Work order –
Your answer should be one number: how many lines of the data include the string "blue"?

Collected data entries
== Segment start ==

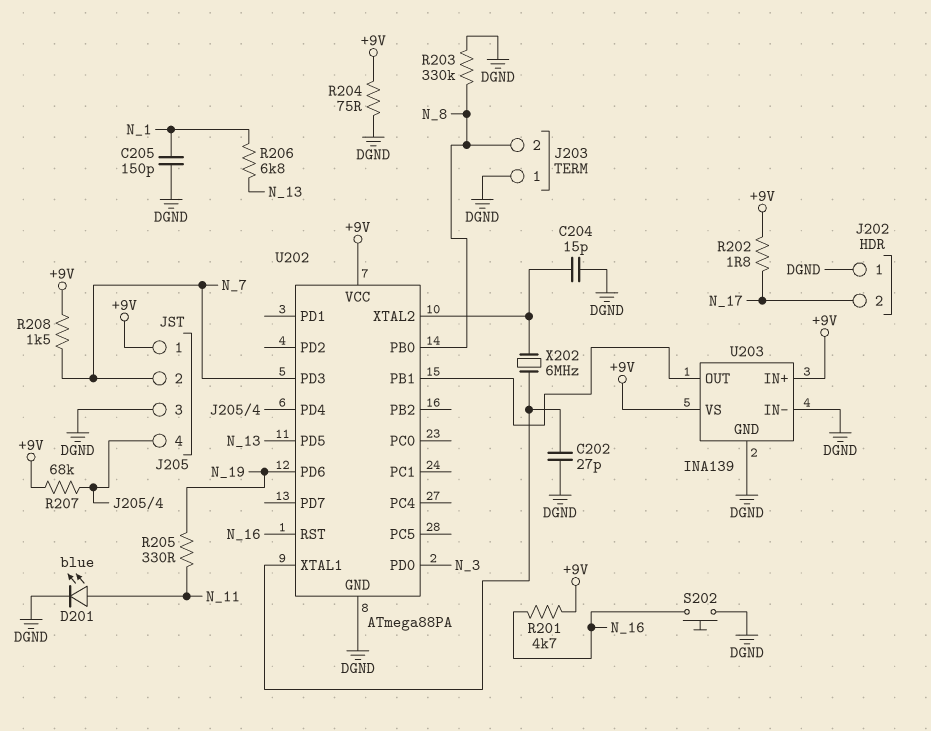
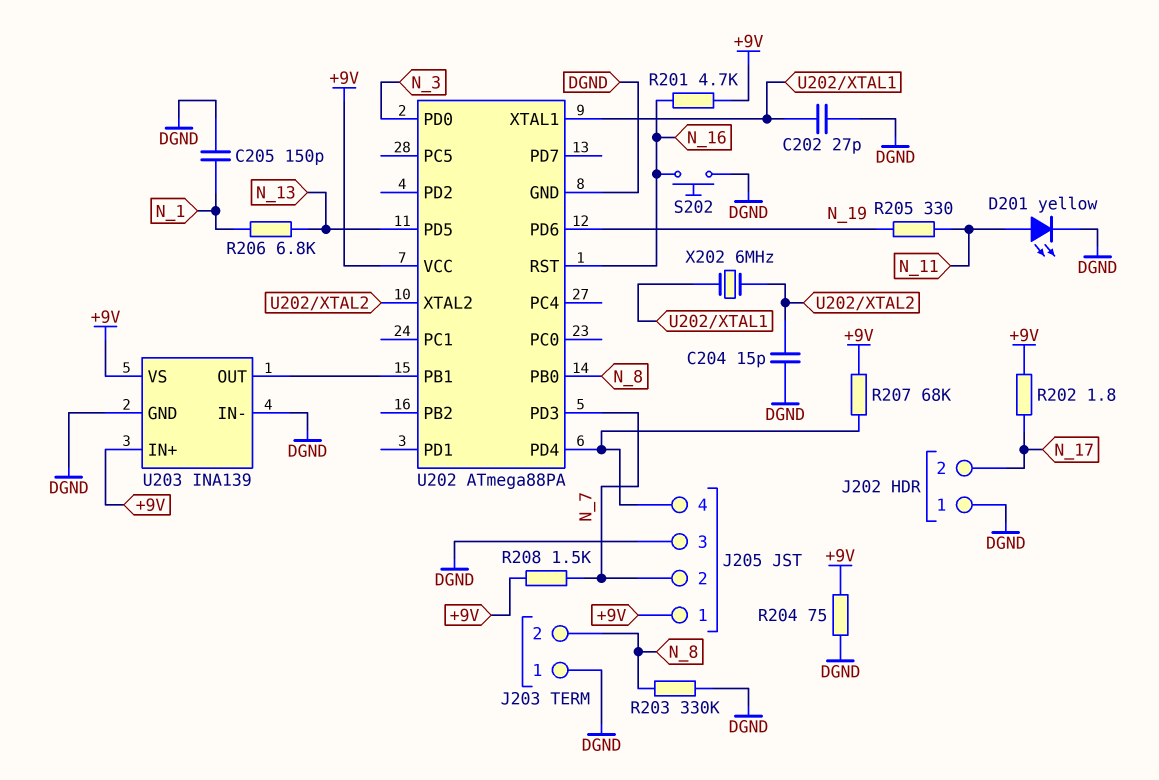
D201: LED blue (A N_11, K DGND) -> LED yellow (A N_11, K DGND)

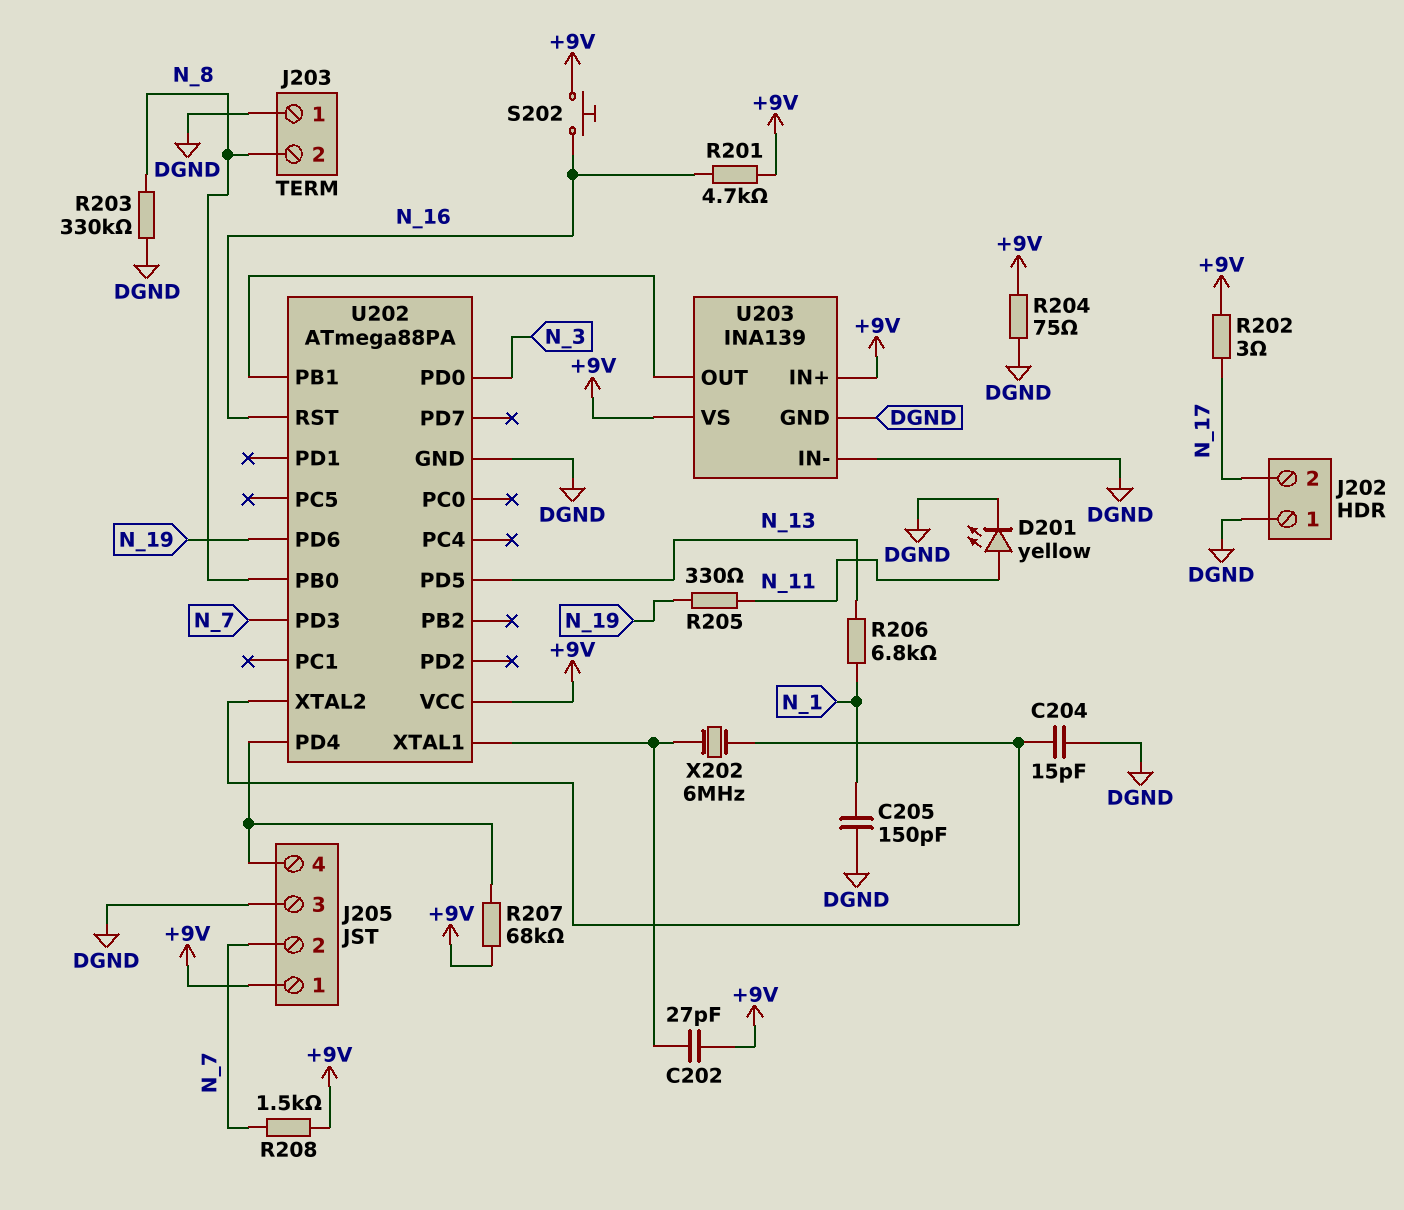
C202: 27pF (DGND, U202/XTAL1) -> 27pF (+9V, U202/XTAL1)
R202: 1.8 (+9V, N_17) -> 3 (+9V, N_17)
S202: button (DGND, N_16) -> button (+9V, N_16)

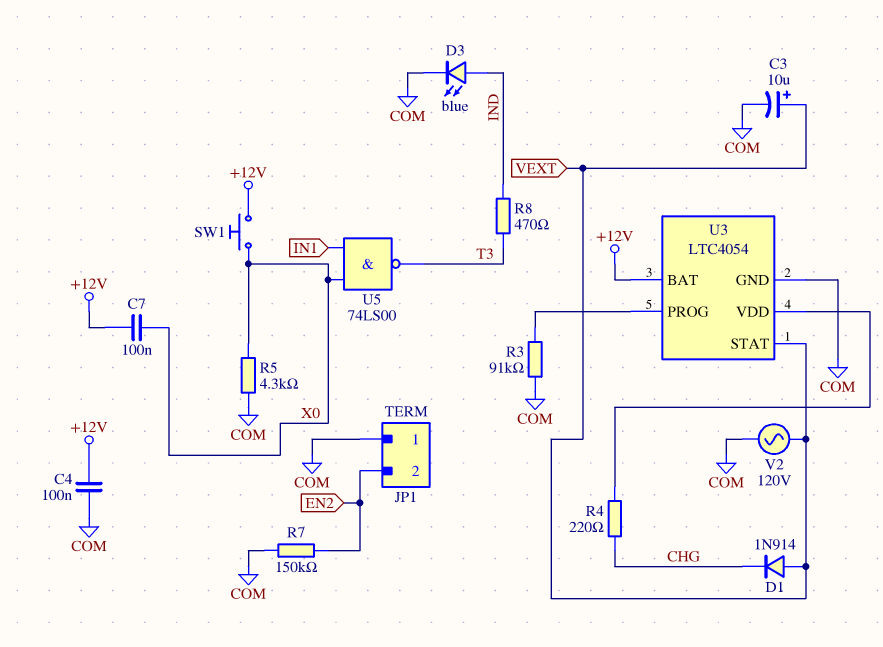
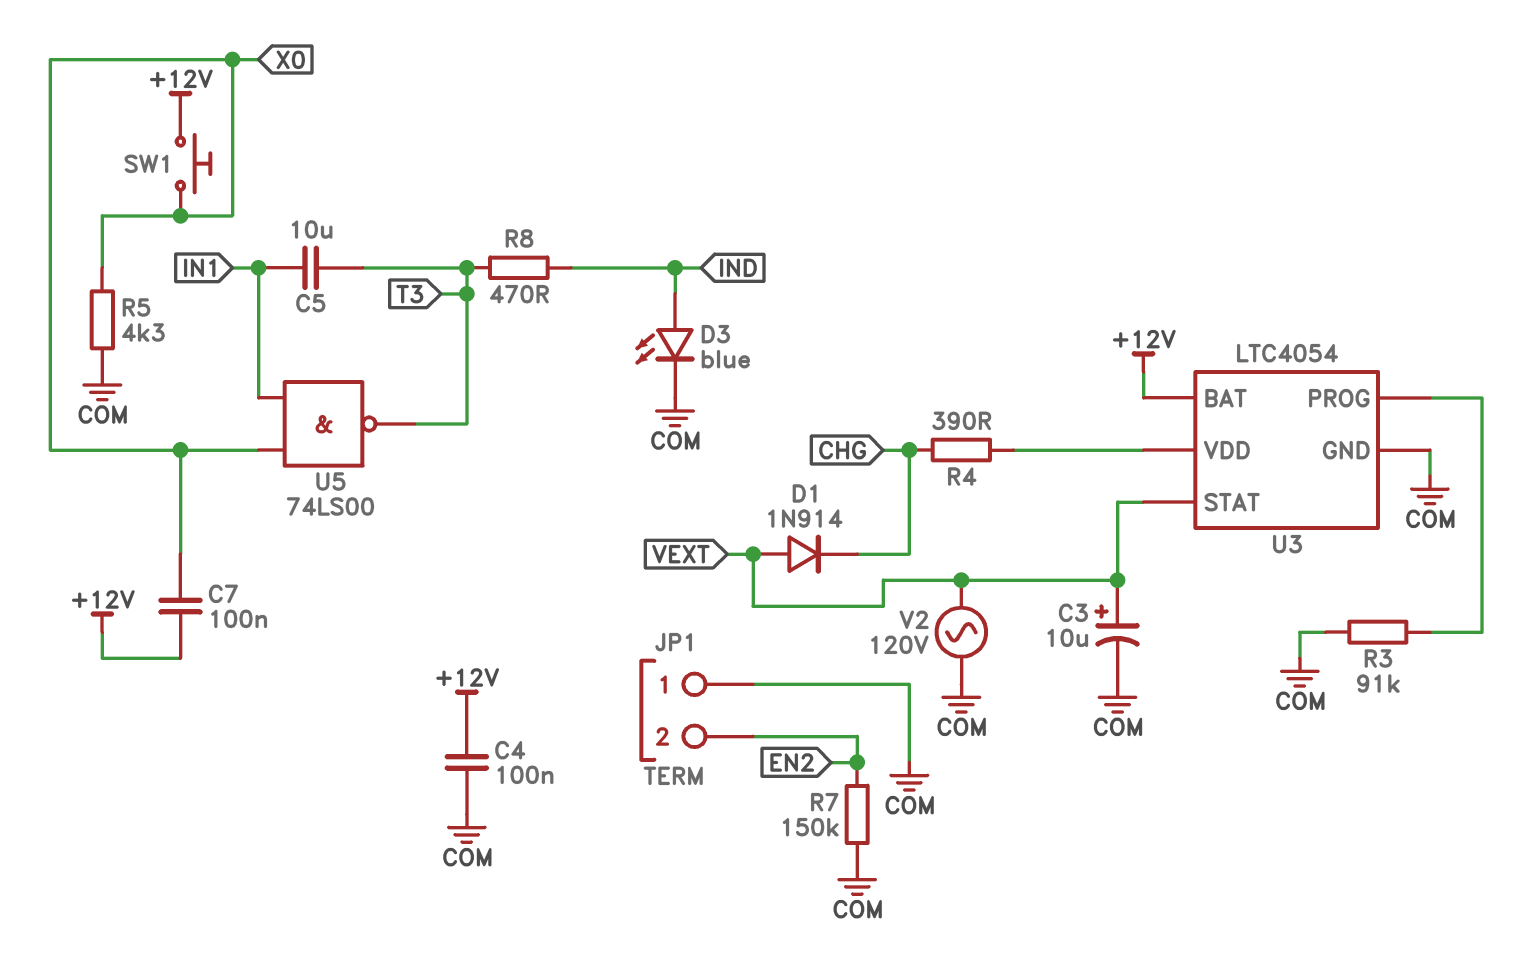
C5: none -> 10uF (IN1, T3)
R4: 220 (CHG, U3/VDD) -> 390 (CHG, U3/VDD)

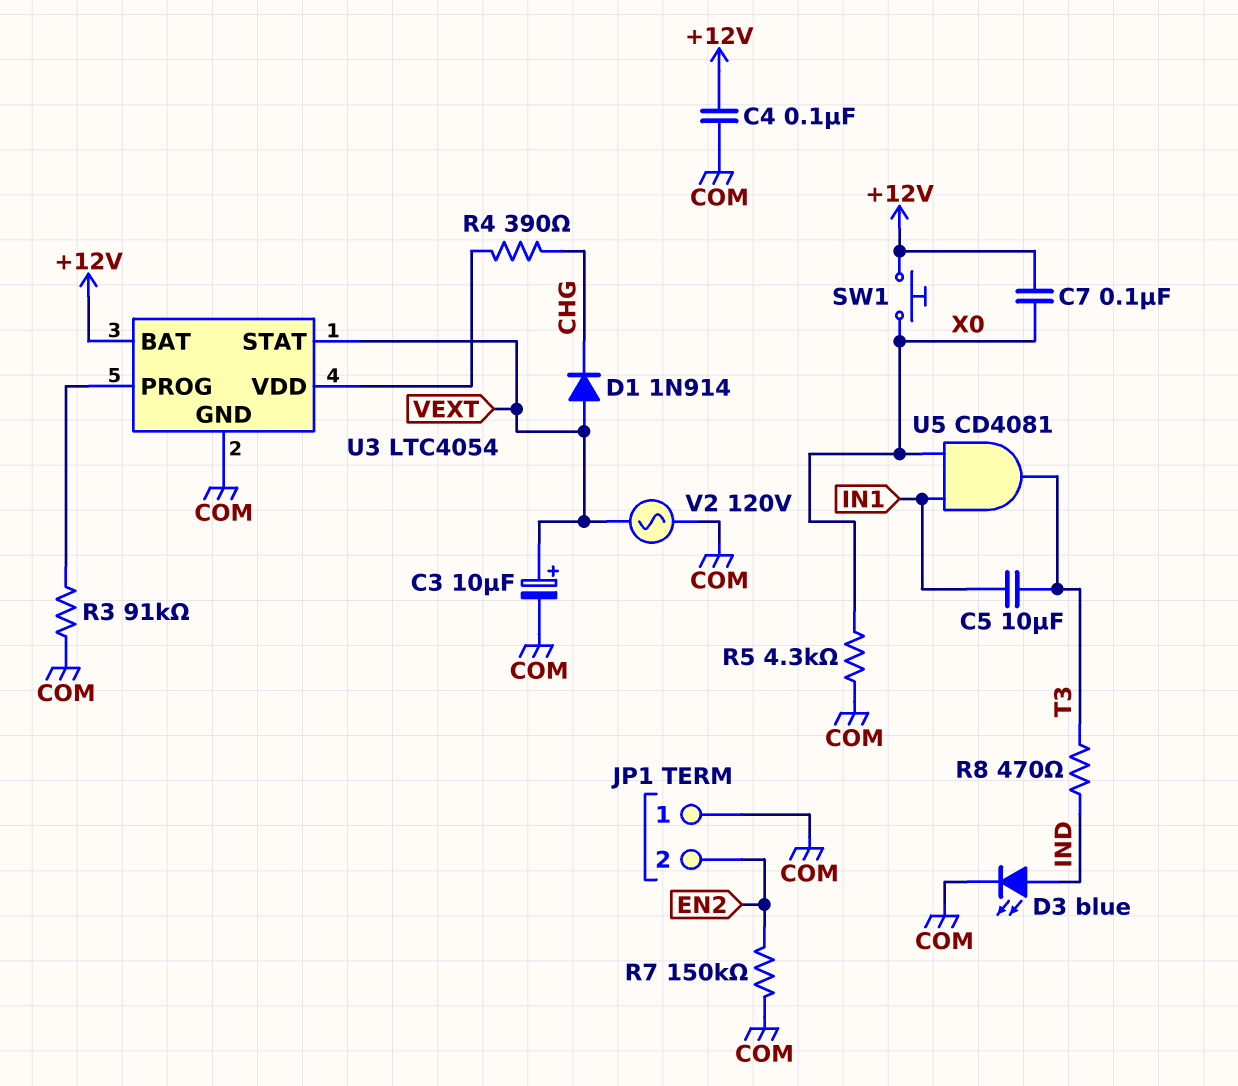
U5: NAND 74LS00 (in IN1, in X0, out T3) -> AND CD4081 (in IN1, in X0, out T3)

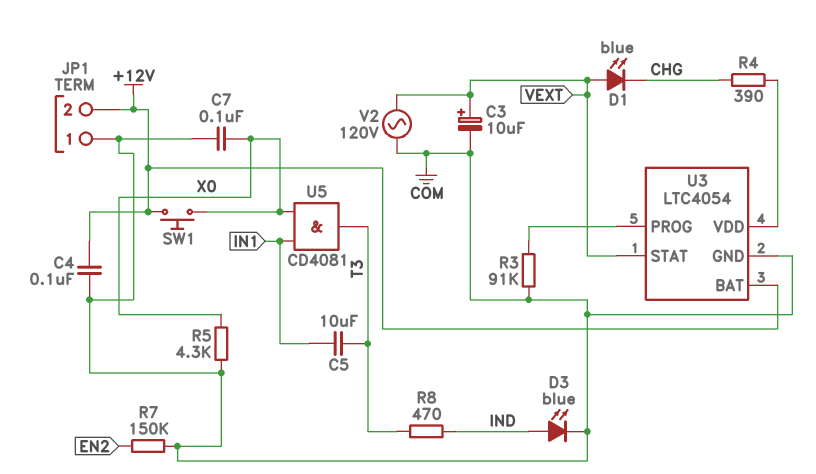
C7: 100nF (+12V, X0) -> 100nF (COM, X0)
D1: diode 1N914 (A VEXT, K CHG) -> LED blue (A VEXT, K CHG)
JP1 pin 2: EN2 -> +12V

== Segment end ==

Result –
2